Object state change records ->
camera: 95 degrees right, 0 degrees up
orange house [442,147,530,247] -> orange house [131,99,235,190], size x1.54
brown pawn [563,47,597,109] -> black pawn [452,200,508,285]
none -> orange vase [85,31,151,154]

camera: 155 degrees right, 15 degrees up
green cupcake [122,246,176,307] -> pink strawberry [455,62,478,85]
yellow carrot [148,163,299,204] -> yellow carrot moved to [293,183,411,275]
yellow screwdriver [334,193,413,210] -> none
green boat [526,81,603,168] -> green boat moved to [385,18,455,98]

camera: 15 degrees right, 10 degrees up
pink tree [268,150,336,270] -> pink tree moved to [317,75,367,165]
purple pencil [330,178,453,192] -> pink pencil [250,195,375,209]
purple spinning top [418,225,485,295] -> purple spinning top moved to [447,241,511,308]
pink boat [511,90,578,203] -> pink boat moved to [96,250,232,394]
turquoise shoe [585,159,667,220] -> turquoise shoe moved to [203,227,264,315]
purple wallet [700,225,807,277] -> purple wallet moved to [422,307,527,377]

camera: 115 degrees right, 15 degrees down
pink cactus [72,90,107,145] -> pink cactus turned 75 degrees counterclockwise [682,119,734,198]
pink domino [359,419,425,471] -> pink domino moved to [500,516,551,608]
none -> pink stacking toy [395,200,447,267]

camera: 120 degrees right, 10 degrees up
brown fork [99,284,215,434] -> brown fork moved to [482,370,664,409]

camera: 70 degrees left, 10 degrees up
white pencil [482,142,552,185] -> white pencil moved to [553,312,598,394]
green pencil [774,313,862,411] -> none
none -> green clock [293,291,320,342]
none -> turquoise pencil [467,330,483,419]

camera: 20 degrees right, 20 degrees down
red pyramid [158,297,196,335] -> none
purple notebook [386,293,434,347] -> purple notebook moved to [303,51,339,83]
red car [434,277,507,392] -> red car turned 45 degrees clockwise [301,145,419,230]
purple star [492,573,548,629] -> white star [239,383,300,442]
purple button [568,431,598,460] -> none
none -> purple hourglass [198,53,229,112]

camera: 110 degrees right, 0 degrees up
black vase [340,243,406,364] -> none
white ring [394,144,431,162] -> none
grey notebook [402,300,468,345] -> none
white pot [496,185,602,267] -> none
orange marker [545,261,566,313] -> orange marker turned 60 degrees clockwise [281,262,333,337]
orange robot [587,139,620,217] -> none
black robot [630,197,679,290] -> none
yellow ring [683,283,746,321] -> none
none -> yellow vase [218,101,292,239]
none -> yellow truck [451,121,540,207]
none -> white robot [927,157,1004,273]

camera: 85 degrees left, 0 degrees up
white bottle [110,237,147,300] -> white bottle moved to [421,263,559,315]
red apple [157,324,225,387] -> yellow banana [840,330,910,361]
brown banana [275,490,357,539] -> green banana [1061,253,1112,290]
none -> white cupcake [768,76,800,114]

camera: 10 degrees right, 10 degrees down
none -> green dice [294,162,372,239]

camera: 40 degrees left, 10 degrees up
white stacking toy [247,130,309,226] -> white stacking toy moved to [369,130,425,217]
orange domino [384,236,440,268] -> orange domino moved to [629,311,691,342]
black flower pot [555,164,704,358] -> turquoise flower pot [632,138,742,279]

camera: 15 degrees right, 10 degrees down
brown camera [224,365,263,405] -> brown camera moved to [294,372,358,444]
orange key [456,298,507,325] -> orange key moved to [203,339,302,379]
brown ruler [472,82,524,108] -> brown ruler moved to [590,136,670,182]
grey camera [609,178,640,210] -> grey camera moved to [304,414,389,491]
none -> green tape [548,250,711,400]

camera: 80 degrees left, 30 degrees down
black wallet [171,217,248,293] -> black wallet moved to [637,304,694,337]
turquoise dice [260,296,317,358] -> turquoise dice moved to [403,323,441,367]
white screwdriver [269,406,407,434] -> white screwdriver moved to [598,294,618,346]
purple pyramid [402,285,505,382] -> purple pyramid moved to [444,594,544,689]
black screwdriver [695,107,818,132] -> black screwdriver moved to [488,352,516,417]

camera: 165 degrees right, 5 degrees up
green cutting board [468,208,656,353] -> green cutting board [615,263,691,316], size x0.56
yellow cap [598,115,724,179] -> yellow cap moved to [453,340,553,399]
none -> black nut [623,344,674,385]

Your task -> When you reach the line holding "pink domino [359,419,425,471]" in the records above, begin reproducing exactly, stop after the line holding "white stacking toy [247,130,309,226]", and output nothing else.

Reply to the exercise ->
pink domino [359,419,425,471] -> pink domino moved to [500,516,551,608]
none -> pink stacking toy [395,200,447,267]

camera: 120 degrees right, 10 degrees up
brown fork [99,284,215,434] -> brown fork moved to [482,370,664,409]

camera: 70 degrees left, 10 degrees up
white pencil [482,142,552,185] -> white pencil moved to [553,312,598,394]
green pencil [774,313,862,411] -> none
none -> green clock [293,291,320,342]
none -> turquoise pencil [467,330,483,419]

camera: 20 degrees right, 20 degrees down
red pyramid [158,297,196,335] -> none
purple notebook [386,293,434,347] -> purple notebook moved to [303,51,339,83]
red car [434,277,507,392] -> red car turned 45 degrees clockwise [301,145,419,230]
purple star [492,573,548,629] -> white star [239,383,300,442]
purple button [568,431,598,460] -> none
none -> purple hourglass [198,53,229,112]

camera: 110 degrees right, 0 degrees up
black vase [340,243,406,364] -> none
white ring [394,144,431,162] -> none
grey notebook [402,300,468,345] -> none
white pot [496,185,602,267] -> none
orange marker [545,261,566,313] -> orange marker turned 60 degrees clockwise [281,262,333,337]
orange robot [587,139,620,217] -> none
black robot [630,197,679,290] -> none
yellow ring [683,283,746,321] -> none
none -> yellow vase [218,101,292,239]
none -> yellow truck [451,121,540,207]
none -> white robot [927,157,1004,273]

camera: 85 degrees left, 0 degrees up
white bottle [110,237,147,300] -> white bottle moved to [421,263,559,315]
red apple [157,324,225,387] -> yellow banana [840,330,910,361]
brown banana [275,490,357,539] -> green banana [1061,253,1112,290]
none -> white cupcake [768,76,800,114]

camera: 10 degrees right, 10 degrees down
none -> green dice [294,162,372,239]

camera: 40 degrees left, 10 degrees up
white stacking toy [247,130,309,226] -> white stacking toy moved to [369,130,425,217]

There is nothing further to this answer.